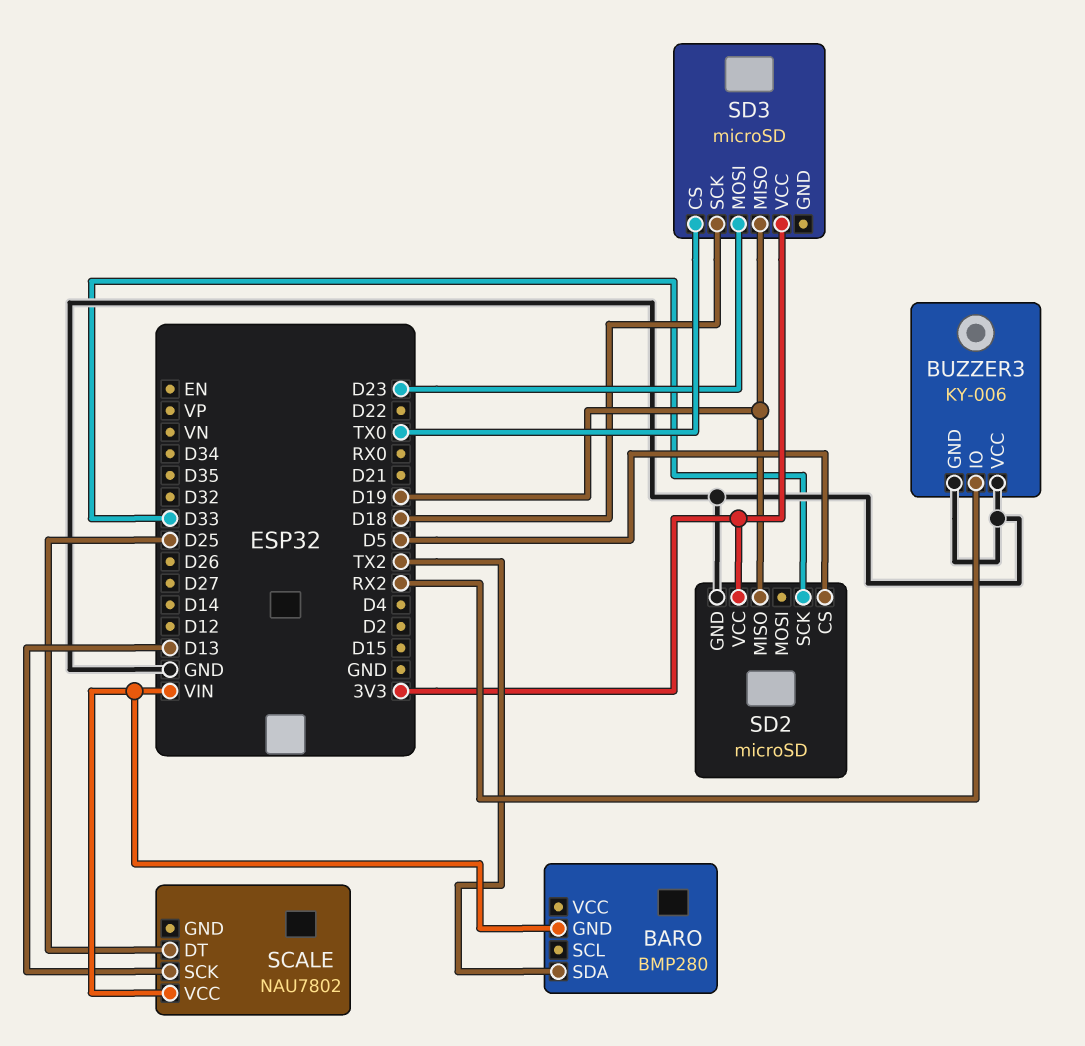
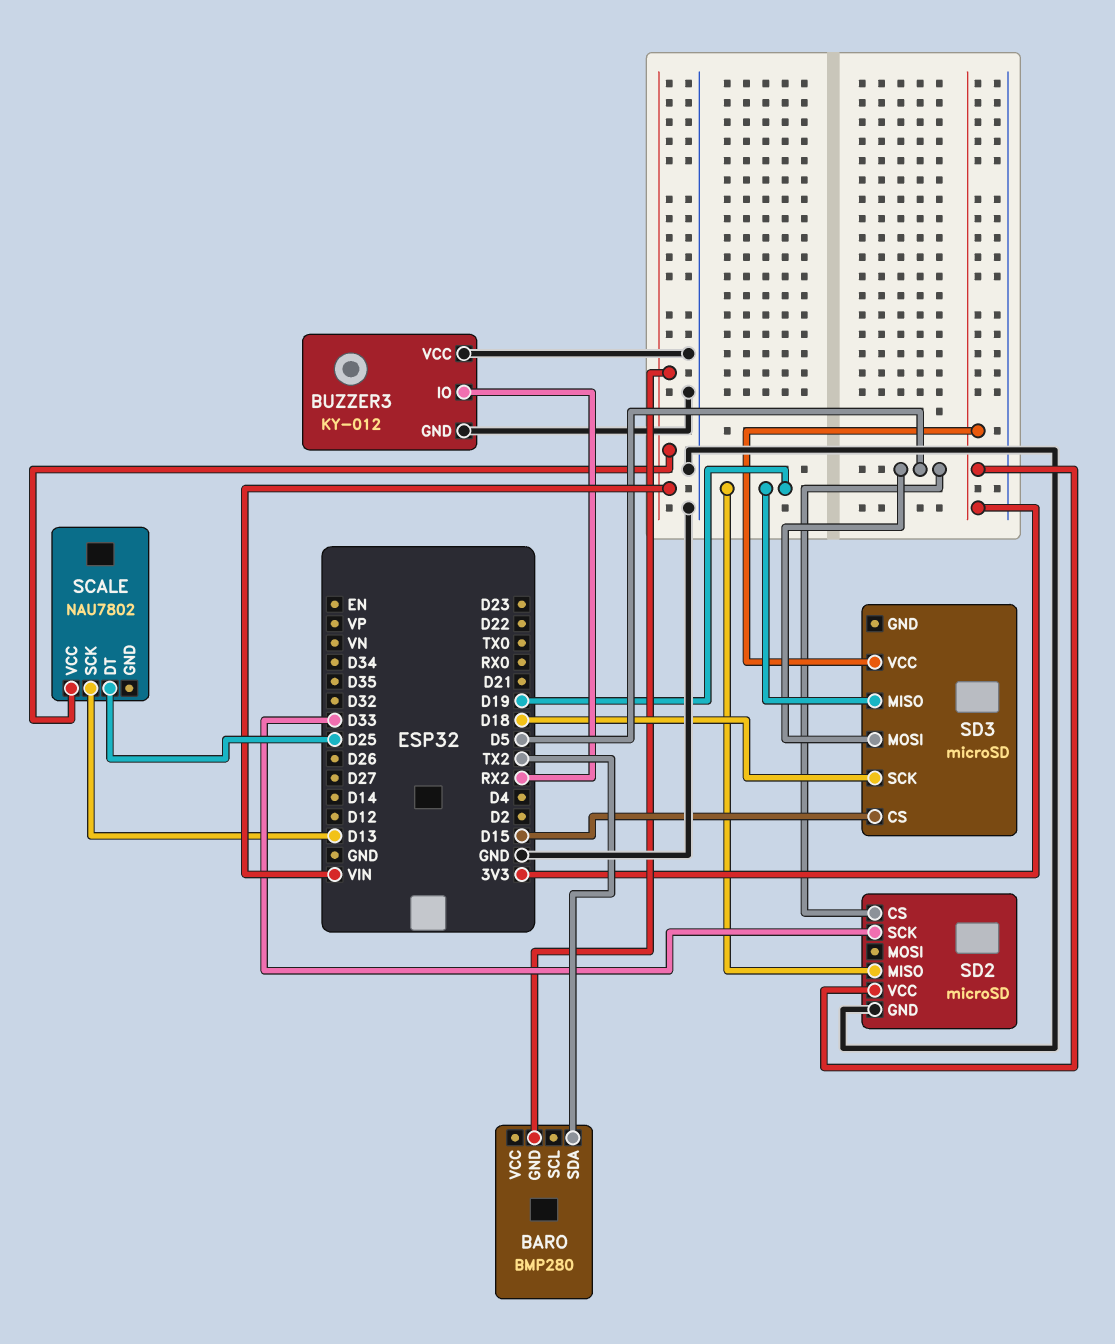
BUZZER3: KY-006 -> KY-012
SD3 pin CS: TX0 -> D15
SD3 pin MOSI: D23 -> D5

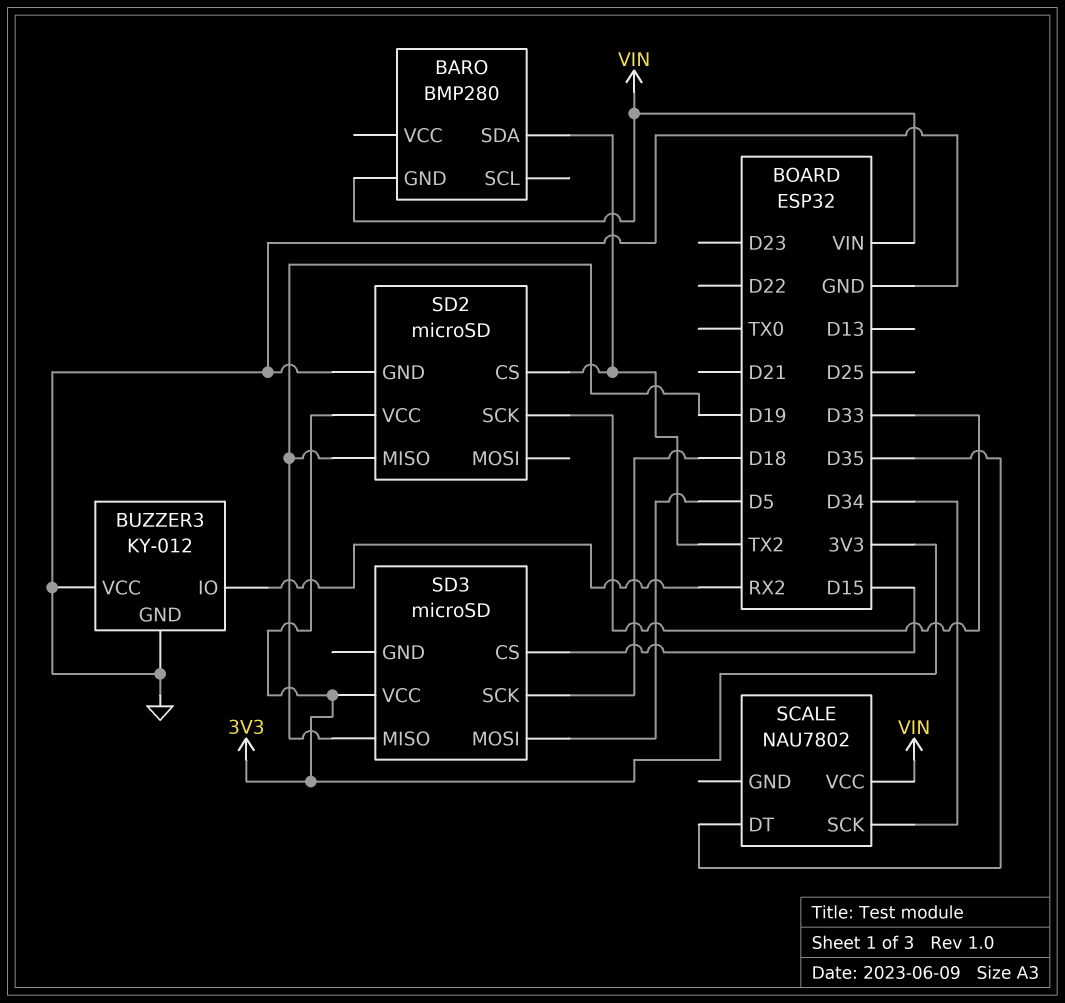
SCALE pin DT: D25 -> D35
SCALE pin SCK: D13 -> D34
SD2 pin CS: D5 -> TX2

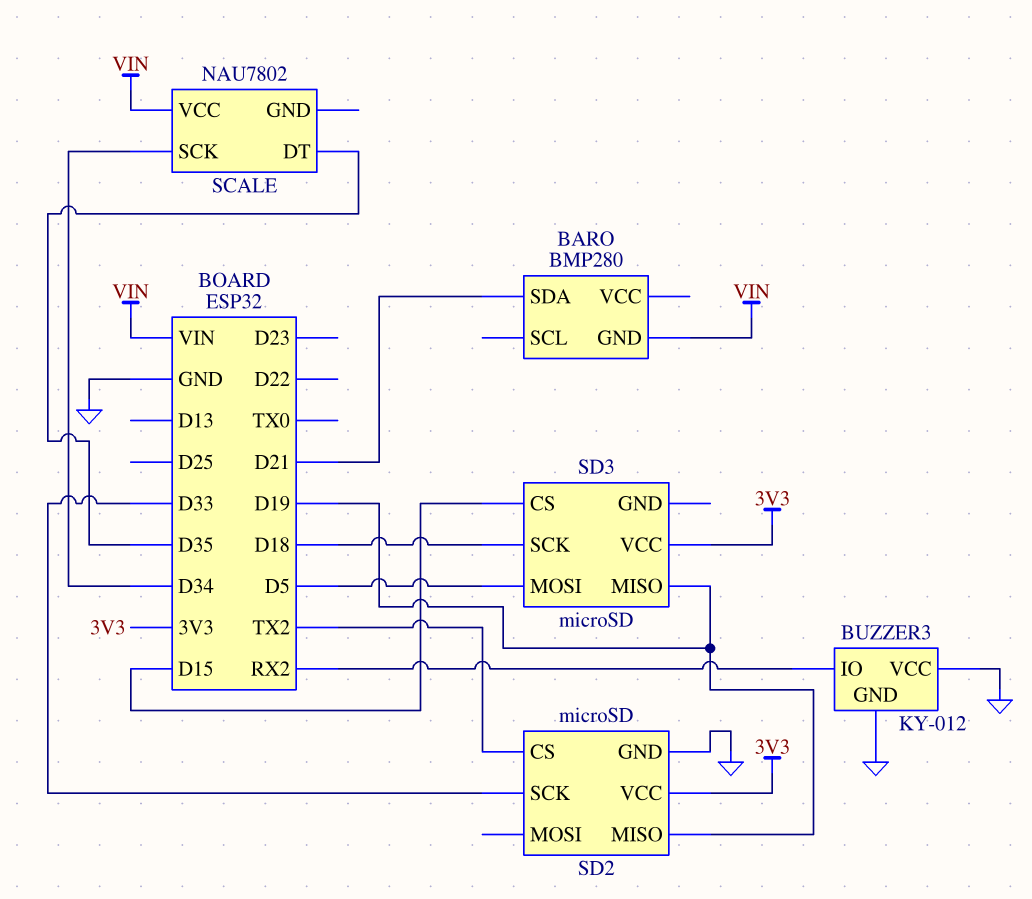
BARO pin SDA: TX2 -> D21

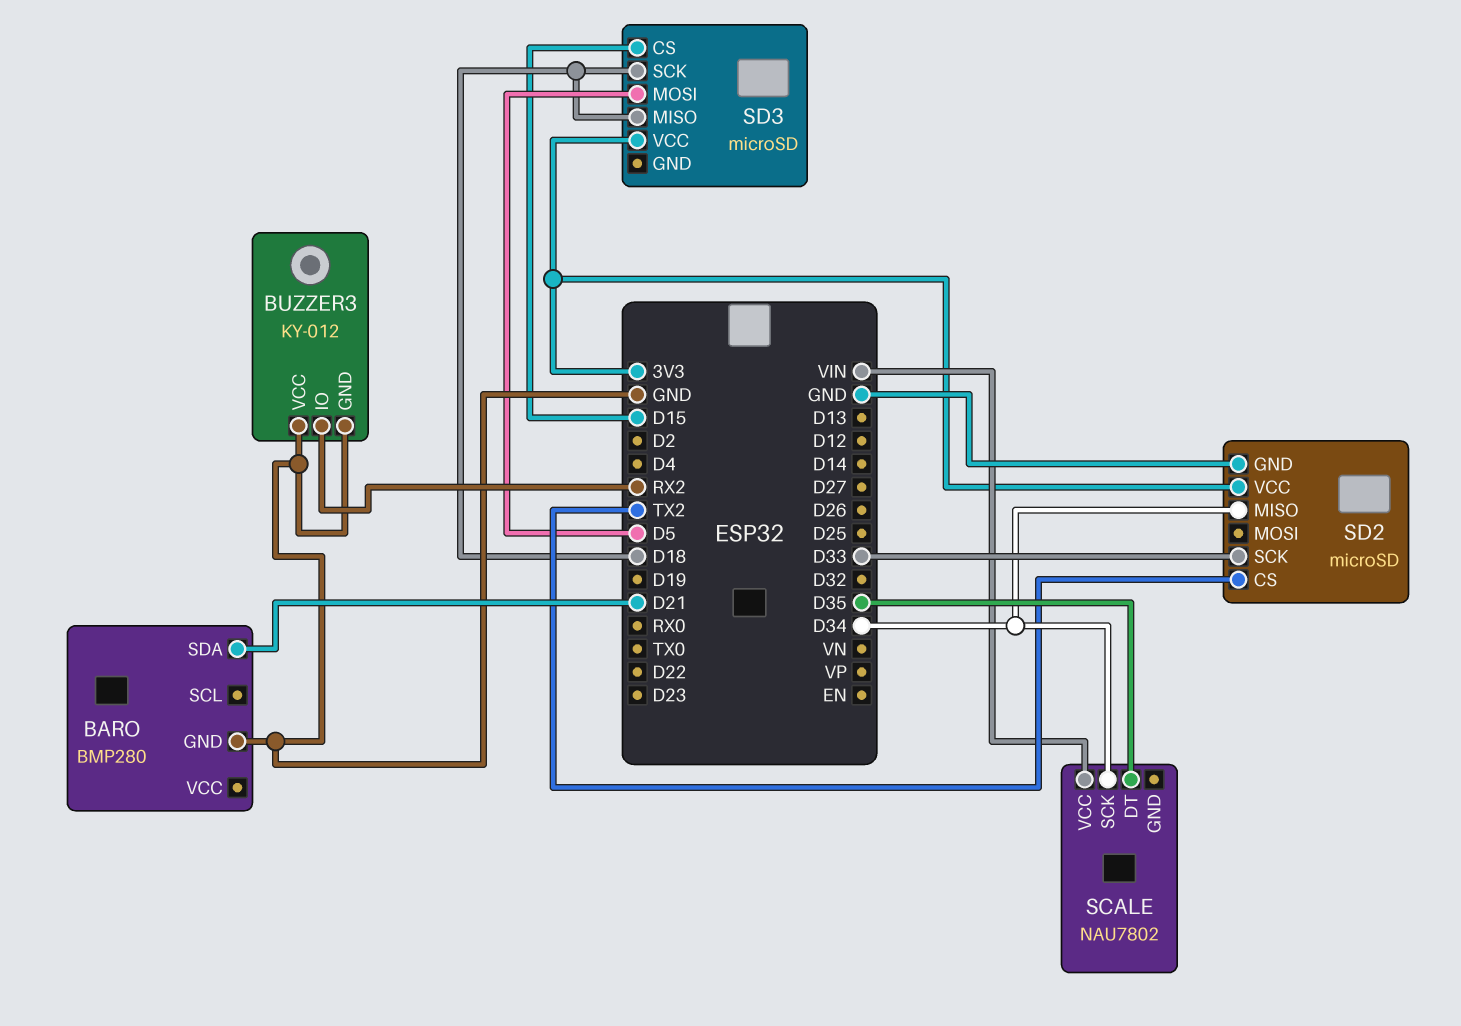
BARO pin GND: VIN -> GND
SD2 pin MISO: D19 -> D34
SD3 pin MISO: D19 -> D18

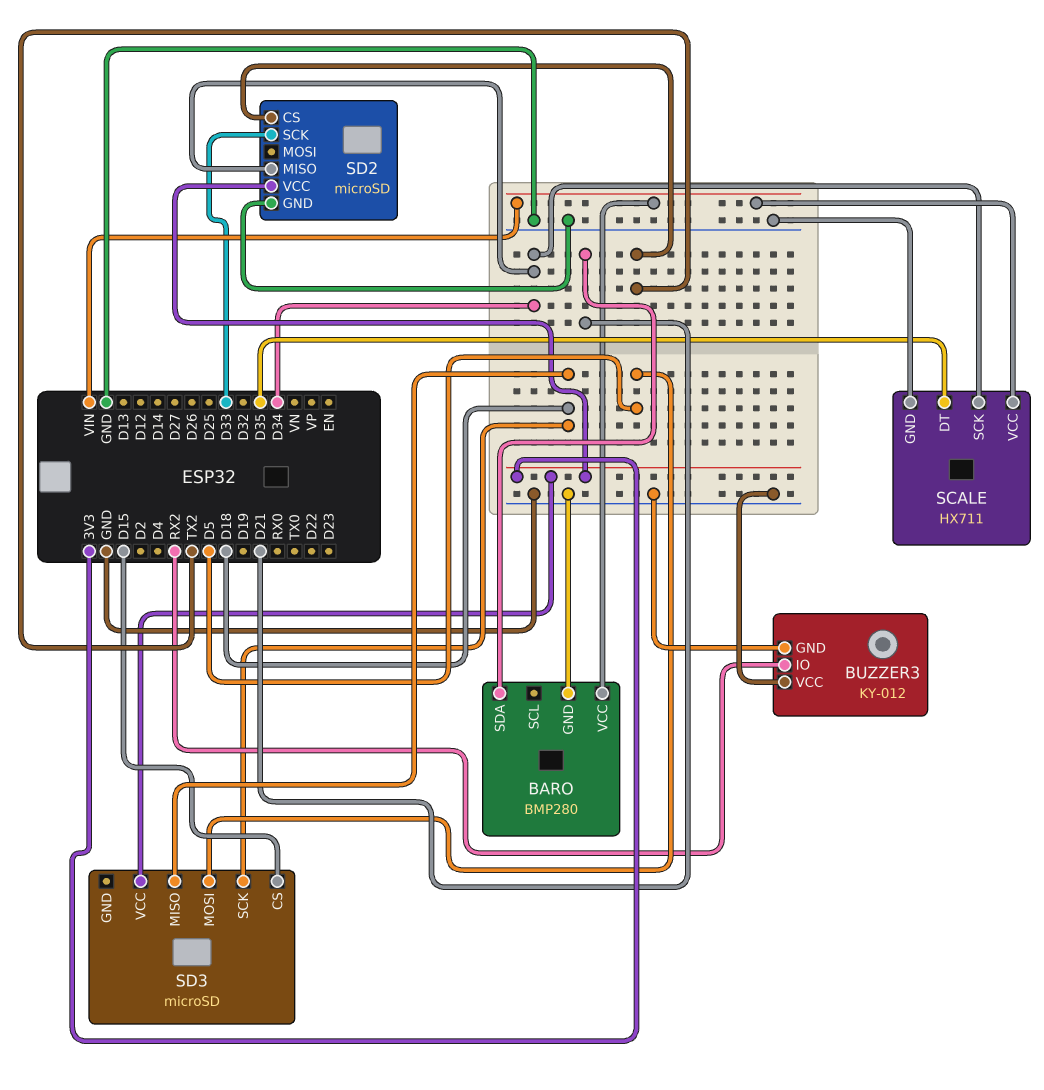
BARO pin VCC: none -> VIN
SCALE: NAU7802 -> HX711
SCALE pin GND: none -> GND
◆ ◆ ◆ ◆ ◆ ◆ ◆
Task:
When a line in the records contains the string "MISO", it counts; state how many lines count, with no other words.

The completed task:
2